• [What you need to do]: Transcribe the listing below word for word but skip its images.

• [Raw data]:
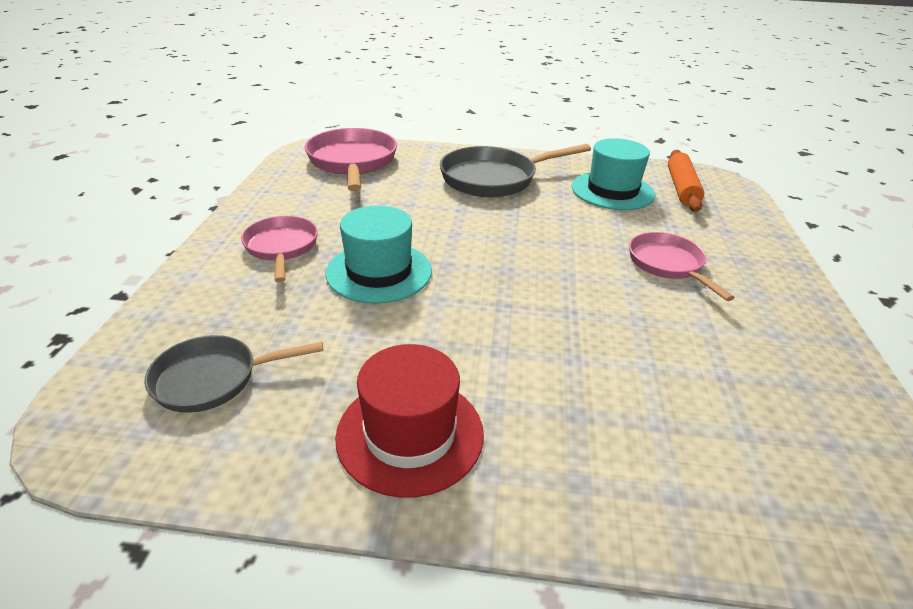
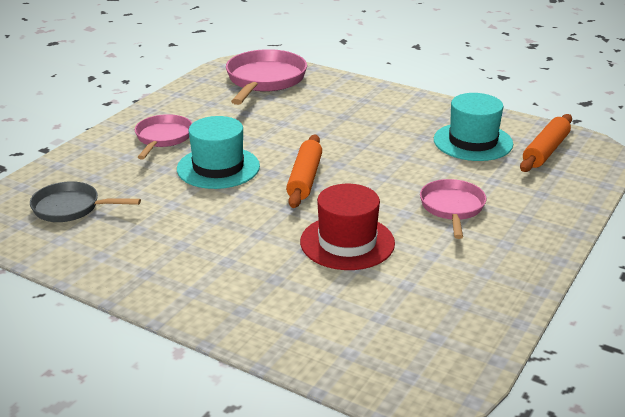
camera: 25 degrees right, 5 degrees down
(410, 434) = (162, 262): red hat -> red hat (347, 242)
(490, 264) = (305, 179): none -> orange rolling pin
(494, 179) = (373, 113): grey pan -> none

• [Finished exercise]:
camera: 25 degrees right, 5 degrees down
(410, 434) = (162, 262): red hat -> red hat (347, 242)
(490, 264) = (305, 179): none -> orange rolling pin
(494, 179) = (373, 113): grey pan -> none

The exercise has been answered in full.